■ EXERCISE GOAL ■
Images aside, the whole listing should be written out word for word.

■ TASK DATA ■

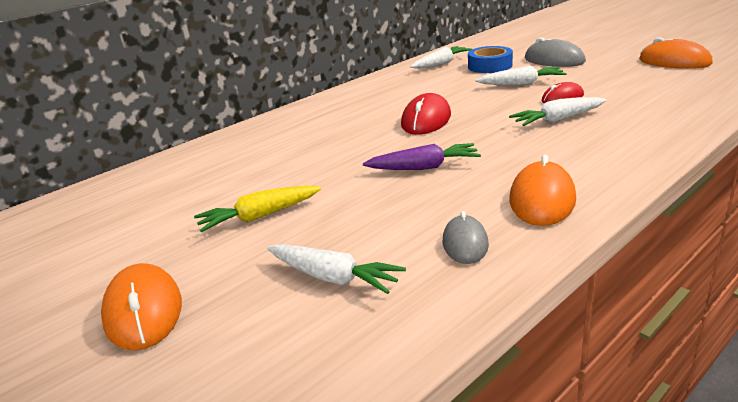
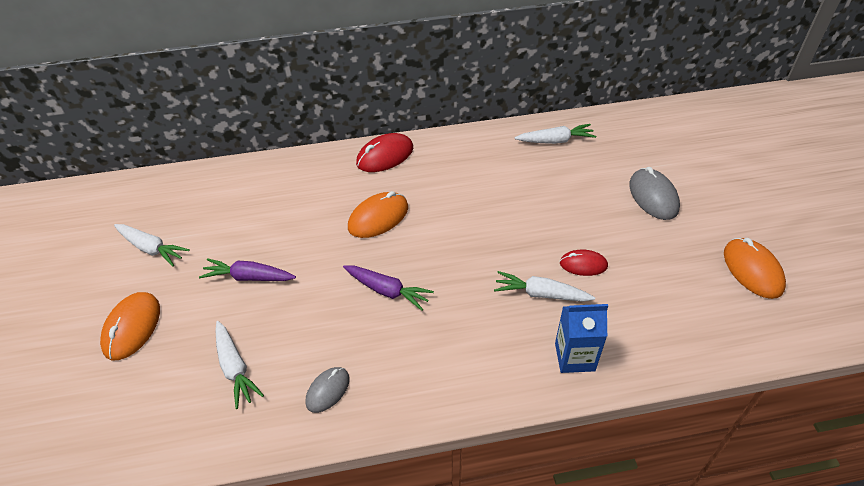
camera: 30 degrees right, 20 degrees up
(259, 216) = (249, 277): yellow carrot -> purple carrot
(426, 120) = (451, 227): red mouse -> red mouse (385, 156)
(490, 66) = (589, 171): blue tape -> none
(521, 84) = (579, 220): white carrot -> white carrot (151, 248)
(542, 199) = (417, 382): orange mouse -> orange mouse (378, 217)
(641, 134) = (574, 357): none -> blue carton

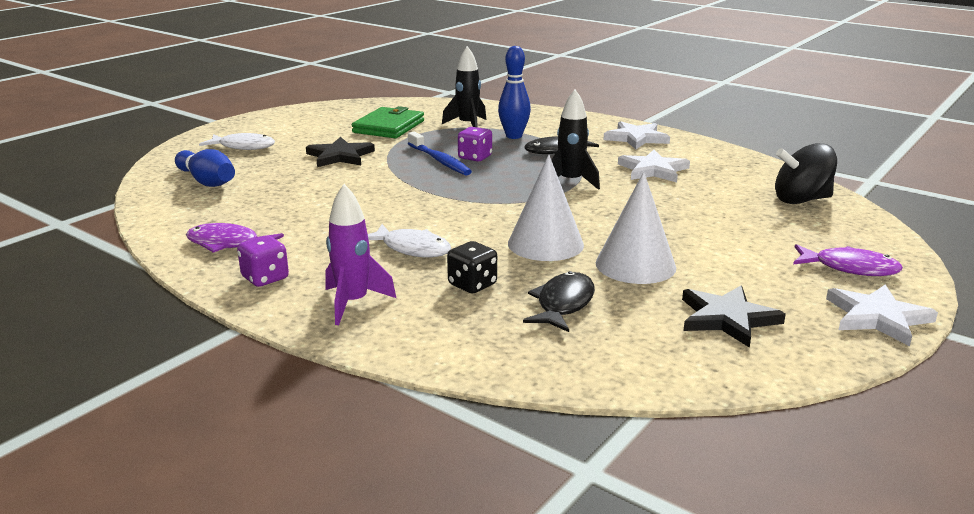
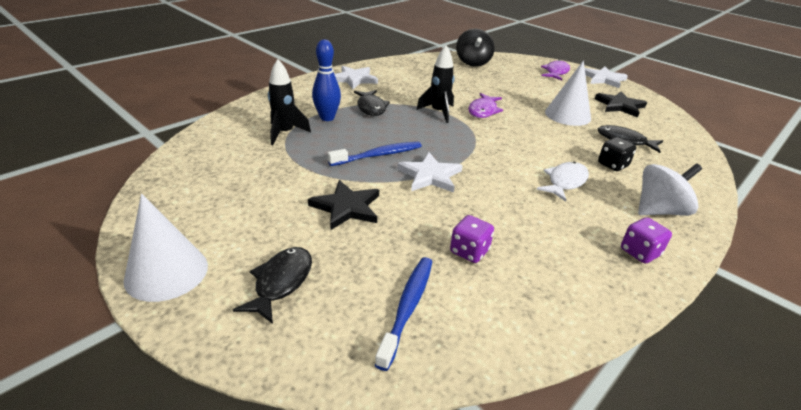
camera: 85 degrees left, 10 degrees up
(207, 181) = (407, 308): blue bowling pin -> blue toothbrush
(227, 244) = (581, 278): purple fish -> purple fish (483, 111)
(243, 147) = (281, 282): white fish -> black fish
(353, 303) = (659, 211): purple rocket -> white spinning top
(389, 127) = (262, 173): green wallet -> none
(475, 157) = (375, 139): purple dice -> purple dice (469, 251)
(545, 244) = (545, 135): white cone -> white cone (166, 272)
(653, 170) = (420, 85): white star -> white star (430, 175)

■ RESPONSE TO THE EXERCISE ■
camera: 30 degrees right, 20 degrees up
(259, 216) = (249, 277): yellow carrot -> purple carrot
(426, 120) = (451, 227): red mouse -> red mouse (385, 156)
(490, 66) = (589, 171): blue tape -> none
(521, 84) = (579, 220): white carrot -> white carrot (151, 248)
(542, 199) = (417, 382): orange mouse -> orange mouse (378, 217)
(641, 134) = (574, 357): none -> blue carton

camera: 85 degrees left, 10 degrees up
(207, 181) = (407, 308): blue bowling pin -> blue toothbrush
(227, 244) = (581, 278): purple fish -> purple fish (483, 111)
(243, 147) = (281, 282): white fish -> black fish
(353, 303) = (659, 211): purple rocket -> white spinning top
(389, 127) = (262, 173): green wallet -> none
(475, 157) = (375, 139): purple dice -> purple dice (469, 251)
(545, 244) = (545, 135): white cone -> white cone (166, 272)
(653, 170) = (420, 85): white star -> white star (430, 175)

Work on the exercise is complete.